CHALLENGE :: Copy out the data from its first line through the line containing "Outline every building", inclusive, reproducing each line without any change.

INPUT RECORDS ::
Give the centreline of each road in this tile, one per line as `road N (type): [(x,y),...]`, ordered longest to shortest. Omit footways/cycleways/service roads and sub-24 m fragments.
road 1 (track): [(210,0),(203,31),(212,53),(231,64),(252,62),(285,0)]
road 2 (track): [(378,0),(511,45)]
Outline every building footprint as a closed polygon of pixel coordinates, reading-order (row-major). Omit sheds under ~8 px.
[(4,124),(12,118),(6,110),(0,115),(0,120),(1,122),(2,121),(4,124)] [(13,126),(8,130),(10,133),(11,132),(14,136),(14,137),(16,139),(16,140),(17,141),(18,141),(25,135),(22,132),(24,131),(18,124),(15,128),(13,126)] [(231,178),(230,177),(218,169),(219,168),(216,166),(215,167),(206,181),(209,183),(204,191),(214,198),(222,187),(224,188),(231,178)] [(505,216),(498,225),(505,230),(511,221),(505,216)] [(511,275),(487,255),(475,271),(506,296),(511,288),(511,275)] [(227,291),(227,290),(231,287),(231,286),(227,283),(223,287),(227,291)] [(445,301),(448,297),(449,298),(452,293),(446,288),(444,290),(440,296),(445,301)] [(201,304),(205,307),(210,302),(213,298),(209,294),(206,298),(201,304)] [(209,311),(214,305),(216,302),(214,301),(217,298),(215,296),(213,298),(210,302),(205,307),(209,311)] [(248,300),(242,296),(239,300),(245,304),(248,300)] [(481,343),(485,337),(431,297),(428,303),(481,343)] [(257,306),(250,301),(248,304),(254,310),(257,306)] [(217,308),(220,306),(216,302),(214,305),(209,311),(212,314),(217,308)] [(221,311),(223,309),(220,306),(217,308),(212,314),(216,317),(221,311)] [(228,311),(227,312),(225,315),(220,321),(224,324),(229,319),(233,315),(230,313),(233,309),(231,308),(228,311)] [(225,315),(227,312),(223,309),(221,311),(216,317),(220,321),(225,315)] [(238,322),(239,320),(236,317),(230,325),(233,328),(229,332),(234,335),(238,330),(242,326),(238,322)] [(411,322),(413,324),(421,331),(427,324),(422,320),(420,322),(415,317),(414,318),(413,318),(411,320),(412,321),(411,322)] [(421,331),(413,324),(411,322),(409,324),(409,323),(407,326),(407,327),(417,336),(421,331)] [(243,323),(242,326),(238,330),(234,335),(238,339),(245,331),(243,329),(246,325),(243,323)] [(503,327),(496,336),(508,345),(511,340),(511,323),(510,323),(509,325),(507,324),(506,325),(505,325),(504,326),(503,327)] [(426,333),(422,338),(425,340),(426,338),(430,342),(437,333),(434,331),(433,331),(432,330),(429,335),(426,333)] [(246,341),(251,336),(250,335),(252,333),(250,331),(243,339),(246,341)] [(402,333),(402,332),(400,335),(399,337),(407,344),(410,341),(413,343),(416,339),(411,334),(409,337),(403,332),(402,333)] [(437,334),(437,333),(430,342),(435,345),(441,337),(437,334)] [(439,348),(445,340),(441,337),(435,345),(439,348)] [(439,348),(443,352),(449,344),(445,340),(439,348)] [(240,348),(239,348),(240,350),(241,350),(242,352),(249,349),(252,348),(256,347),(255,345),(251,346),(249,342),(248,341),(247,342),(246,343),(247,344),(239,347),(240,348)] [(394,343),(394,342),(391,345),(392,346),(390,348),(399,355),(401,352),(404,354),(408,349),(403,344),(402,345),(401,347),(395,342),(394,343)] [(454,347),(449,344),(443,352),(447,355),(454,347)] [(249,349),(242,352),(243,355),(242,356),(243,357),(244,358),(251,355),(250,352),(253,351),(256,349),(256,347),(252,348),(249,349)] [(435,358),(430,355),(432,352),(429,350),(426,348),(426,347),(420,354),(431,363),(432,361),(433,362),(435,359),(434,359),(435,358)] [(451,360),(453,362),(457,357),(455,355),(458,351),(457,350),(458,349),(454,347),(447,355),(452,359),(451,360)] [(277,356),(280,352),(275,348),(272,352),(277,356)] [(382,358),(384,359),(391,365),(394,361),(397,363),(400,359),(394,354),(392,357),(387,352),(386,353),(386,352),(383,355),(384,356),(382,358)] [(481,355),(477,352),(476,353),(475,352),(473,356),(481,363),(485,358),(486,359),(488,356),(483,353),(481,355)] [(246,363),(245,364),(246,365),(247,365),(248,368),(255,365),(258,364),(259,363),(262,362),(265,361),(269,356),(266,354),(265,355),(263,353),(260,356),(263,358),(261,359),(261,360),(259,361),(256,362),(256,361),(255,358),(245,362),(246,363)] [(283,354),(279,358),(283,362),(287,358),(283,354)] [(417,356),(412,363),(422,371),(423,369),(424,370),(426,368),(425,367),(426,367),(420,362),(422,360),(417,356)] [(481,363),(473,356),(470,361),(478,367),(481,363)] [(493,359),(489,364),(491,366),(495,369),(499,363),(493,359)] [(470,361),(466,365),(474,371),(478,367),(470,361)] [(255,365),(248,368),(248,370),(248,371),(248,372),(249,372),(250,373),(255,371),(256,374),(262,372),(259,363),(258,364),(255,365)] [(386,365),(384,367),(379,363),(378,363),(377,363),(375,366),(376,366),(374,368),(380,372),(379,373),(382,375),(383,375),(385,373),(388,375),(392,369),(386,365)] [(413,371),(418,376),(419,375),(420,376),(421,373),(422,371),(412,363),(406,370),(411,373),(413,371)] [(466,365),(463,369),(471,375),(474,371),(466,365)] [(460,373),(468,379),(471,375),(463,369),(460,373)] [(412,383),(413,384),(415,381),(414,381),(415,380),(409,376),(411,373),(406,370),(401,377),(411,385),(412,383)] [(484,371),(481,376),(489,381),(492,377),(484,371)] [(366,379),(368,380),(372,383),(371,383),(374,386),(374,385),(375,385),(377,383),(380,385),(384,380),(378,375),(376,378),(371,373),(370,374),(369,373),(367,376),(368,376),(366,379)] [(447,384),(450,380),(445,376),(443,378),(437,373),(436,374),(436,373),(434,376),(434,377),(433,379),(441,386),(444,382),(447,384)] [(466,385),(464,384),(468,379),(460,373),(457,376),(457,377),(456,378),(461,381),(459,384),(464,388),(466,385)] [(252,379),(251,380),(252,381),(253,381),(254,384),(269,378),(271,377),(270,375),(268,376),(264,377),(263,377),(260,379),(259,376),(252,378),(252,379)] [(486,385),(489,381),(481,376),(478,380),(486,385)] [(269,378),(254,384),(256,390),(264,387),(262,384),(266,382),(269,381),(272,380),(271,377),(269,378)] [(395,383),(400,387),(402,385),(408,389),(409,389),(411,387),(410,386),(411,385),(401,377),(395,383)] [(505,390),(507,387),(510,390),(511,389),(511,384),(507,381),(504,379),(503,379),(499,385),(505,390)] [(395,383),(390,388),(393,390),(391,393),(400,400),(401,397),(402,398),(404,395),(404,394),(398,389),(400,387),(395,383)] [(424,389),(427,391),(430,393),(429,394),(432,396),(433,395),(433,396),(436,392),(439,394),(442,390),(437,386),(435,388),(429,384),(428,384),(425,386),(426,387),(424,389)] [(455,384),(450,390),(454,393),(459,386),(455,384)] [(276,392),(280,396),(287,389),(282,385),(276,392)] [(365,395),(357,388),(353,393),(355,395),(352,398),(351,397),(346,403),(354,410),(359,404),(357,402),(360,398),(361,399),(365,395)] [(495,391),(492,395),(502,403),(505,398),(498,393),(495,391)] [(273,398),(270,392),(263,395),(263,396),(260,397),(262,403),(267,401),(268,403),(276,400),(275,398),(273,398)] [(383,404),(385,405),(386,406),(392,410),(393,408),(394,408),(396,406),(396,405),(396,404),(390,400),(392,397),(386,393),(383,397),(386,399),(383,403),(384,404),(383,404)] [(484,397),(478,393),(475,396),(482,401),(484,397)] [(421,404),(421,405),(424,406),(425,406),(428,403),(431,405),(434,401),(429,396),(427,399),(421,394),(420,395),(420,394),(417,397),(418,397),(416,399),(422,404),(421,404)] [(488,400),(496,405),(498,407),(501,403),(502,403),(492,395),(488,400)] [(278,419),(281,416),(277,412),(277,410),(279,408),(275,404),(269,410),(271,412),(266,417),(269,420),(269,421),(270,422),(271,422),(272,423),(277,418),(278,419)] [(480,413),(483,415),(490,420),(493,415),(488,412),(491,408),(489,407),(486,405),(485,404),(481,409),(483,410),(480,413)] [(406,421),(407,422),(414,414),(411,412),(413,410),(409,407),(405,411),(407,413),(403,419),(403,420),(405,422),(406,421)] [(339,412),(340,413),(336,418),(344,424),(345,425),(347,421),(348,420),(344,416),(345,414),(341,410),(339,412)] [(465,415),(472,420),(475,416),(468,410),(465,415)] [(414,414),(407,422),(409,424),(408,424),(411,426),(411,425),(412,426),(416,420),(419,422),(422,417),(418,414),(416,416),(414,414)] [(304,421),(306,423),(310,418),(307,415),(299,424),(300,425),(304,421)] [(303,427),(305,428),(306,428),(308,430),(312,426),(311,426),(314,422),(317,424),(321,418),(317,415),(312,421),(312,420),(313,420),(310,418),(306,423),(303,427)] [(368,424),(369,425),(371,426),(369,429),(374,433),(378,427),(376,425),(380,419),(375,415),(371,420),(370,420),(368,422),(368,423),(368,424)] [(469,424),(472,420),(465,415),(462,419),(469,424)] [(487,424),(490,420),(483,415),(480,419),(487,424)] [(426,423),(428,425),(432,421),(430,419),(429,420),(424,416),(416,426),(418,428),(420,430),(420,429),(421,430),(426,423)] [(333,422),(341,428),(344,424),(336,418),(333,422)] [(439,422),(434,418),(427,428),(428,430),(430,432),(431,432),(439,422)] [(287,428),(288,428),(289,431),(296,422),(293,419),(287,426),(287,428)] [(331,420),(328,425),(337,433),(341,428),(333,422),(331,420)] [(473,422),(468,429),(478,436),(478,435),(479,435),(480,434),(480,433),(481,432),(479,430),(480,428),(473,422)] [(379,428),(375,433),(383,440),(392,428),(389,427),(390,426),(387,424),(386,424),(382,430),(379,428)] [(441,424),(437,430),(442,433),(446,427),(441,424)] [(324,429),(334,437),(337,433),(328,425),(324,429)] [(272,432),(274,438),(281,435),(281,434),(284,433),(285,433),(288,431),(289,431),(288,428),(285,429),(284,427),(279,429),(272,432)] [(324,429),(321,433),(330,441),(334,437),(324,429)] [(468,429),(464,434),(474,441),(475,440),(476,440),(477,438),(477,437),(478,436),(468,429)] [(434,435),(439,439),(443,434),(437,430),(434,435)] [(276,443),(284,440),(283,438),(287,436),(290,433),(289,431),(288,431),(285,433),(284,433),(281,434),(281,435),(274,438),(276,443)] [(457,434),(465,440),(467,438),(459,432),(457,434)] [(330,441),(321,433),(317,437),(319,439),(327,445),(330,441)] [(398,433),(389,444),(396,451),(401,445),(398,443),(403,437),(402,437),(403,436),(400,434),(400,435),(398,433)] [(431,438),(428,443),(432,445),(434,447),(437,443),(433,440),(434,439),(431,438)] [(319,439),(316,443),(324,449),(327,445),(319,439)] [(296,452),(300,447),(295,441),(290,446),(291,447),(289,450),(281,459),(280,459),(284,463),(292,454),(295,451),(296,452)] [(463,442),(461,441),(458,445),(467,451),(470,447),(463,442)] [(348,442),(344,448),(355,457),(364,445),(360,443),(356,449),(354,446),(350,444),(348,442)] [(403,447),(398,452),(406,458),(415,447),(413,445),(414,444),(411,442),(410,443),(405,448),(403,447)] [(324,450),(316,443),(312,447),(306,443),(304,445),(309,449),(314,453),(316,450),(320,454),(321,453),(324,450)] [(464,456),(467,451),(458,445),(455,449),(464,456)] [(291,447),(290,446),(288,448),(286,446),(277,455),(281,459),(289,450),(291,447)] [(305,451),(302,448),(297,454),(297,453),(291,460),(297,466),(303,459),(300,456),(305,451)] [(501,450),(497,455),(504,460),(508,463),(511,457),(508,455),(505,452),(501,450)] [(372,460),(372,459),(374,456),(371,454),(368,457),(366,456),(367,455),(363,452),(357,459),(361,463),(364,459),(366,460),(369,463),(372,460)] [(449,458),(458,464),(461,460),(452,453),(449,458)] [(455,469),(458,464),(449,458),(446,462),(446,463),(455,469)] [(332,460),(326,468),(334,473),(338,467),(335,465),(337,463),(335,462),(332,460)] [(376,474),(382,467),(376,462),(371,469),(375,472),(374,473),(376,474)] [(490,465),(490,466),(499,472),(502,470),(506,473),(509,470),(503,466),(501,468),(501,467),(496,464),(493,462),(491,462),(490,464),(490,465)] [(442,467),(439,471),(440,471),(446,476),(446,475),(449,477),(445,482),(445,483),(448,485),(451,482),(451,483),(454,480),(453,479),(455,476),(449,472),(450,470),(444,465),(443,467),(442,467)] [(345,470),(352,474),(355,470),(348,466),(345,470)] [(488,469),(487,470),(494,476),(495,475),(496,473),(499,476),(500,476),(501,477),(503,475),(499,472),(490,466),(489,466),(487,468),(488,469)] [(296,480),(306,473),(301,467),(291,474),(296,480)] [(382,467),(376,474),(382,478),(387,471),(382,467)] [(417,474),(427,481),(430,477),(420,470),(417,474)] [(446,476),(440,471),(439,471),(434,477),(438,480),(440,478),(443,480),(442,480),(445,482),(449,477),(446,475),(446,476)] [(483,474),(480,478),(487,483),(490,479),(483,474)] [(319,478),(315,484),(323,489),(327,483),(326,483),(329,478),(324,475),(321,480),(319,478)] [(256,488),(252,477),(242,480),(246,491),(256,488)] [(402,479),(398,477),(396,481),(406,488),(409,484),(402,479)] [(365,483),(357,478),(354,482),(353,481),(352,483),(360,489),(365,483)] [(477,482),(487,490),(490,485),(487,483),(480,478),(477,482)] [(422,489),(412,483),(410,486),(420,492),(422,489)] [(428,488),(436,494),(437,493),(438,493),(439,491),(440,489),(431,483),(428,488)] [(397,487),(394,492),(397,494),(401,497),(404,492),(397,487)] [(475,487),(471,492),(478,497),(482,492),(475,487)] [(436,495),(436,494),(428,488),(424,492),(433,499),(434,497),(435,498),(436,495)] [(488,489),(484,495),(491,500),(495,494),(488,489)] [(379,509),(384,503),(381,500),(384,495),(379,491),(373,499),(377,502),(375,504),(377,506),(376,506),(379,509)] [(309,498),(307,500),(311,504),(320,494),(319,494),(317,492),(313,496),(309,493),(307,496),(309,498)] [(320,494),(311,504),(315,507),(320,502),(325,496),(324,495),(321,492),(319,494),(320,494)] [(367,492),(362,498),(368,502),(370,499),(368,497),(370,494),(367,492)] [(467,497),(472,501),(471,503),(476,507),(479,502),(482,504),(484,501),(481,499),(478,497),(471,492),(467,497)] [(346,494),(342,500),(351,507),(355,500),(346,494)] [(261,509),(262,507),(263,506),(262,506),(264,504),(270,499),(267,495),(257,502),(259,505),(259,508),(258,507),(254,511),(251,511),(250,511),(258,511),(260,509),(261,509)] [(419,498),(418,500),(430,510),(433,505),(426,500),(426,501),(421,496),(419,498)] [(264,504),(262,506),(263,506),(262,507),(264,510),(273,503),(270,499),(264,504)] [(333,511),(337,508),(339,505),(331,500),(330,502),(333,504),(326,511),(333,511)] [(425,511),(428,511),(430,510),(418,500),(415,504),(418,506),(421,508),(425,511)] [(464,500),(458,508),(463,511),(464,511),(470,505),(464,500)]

WORKED ANSWER ::
Give the centreline of each road in this tile, one per line as `road N (type): [(x,y),...]`, ordered longest to shortest. Omit footways/cycleways/service roads and sub-24 m fragments.
road 1 (track): [(210,0),(203,31),(212,53),(231,64),(252,62),(285,0)]
road 2 (track): [(378,0),(511,45)]
Outline every building footprint as a closed polygon of pixel coordinates, reading-order (row-major). Omit sheds under ~8 px.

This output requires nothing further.